== Work instructions ==
Word for word and without images, transcribe all of the records.

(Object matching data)
Segment Open
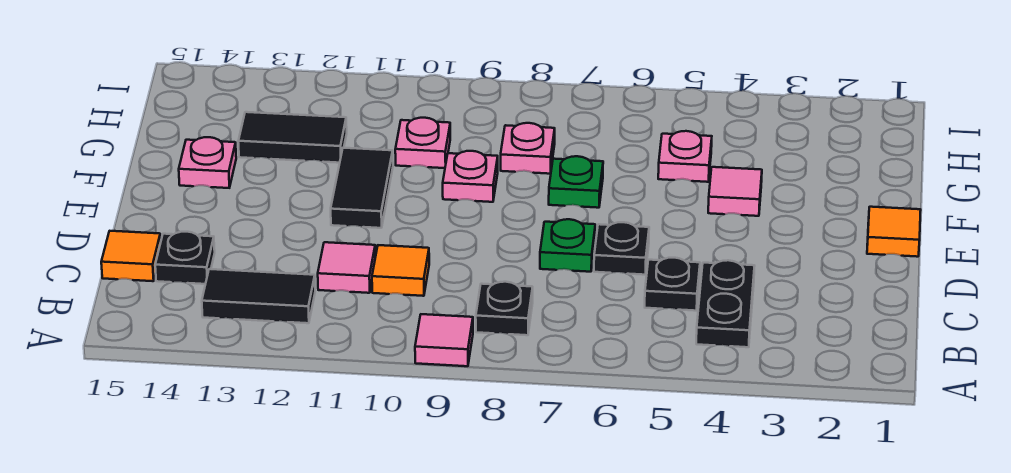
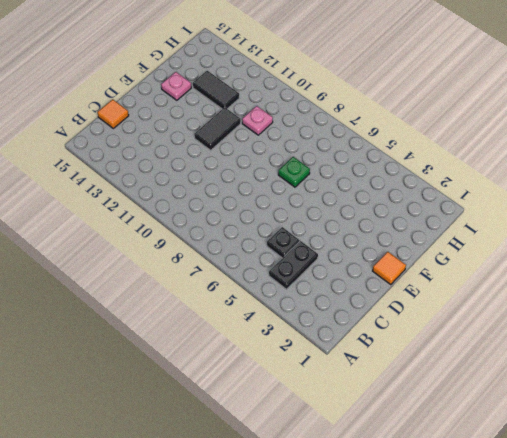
none -> pink 1x1 tile [415,314,473,366]
none -> black 1x1 plate [476,282,533,335]
none -> black 1x2 tile [202,269,315,323]

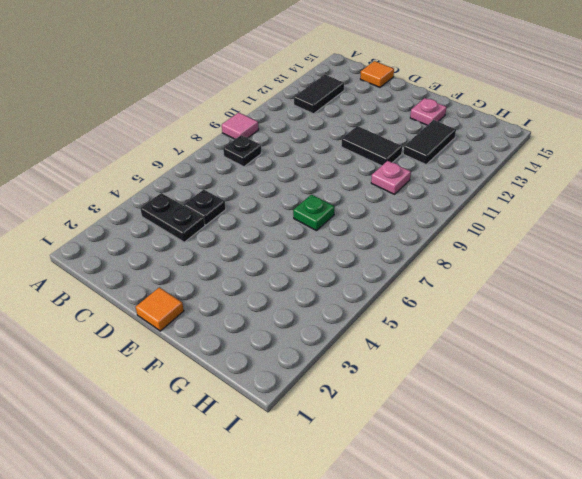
none -> orange 1x1 tile [372,245,429,296]
none -> pink 1x1 tile [318,242,375,293]
none -> black 1x1 plate [155,232,215,284]

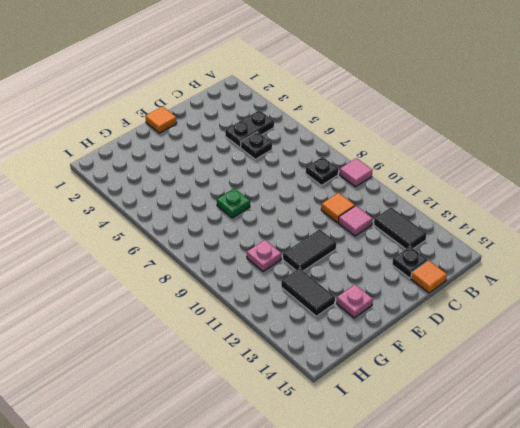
none -> black 1x1 plate [594,222,649,275]
none -> green 1x1 plate [540,219,595,272]
none -> pink 1x1 tile [708,167,762,216]

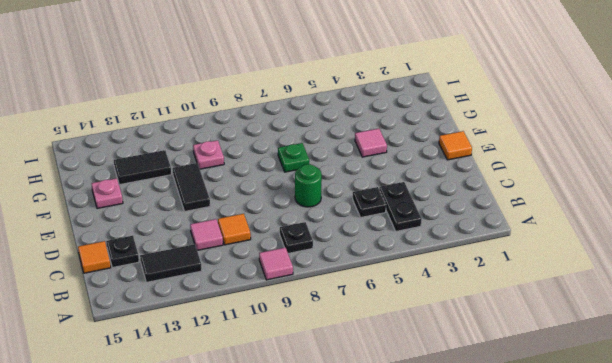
green 1x1 round brick [295,164,322,207] -> green 1x1 plate [540,219,595,272]
none -> black 1x1 plate [594,222,649,275]
none -> pink 1x1 plate [443,151,498,202]
none -> pink 1x1 plate [658,131,712,182]

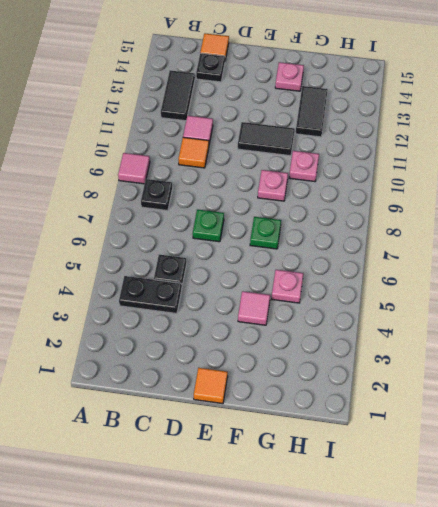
none -> black 1x1 plate [594,222,649,275]
none -> pink 1x1 plate [501,123,555,174]

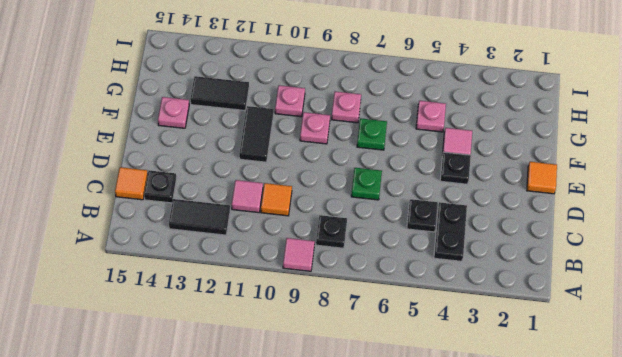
black 1x1 plate [440,152,471,184] -> black 1x1 plate moved to [594,222,649,275]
Segment Closed
== Solution below ==
none -> pink 1x1 tile [415,314,473,366]
none -> black 1x1 plate [476,282,533,335]
none -> black 1x2 tile [202,269,315,323]

none -> orange 1x1 tile [372,245,429,296]
none -> pink 1x1 tile [318,242,375,293]
none -> black 1x1 plate [155,232,215,284]

none -> black 1x1 plate [594,222,649,275]
none -> green 1x1 plate [540,219,595,272]
none -> pink 1x1 tile [708,167,762,216]

green 1x1 round brick [295,164,322,207] -> green 1x1 plate [540,219,595,272]
none -> black 1x1 plate [594,222,649,275]
none -> pink 1x1 plate [443,151,498,202]
none -> pink 1x1 plate [658,131,712,182]

none -> black 1x1 plate [594,222,649,275]
none -> pink 1x1 plate [501,123,555,174]

black 1x1 plate [440,152,471,184] -> black 1x1 plate moved to [594,222,649,275]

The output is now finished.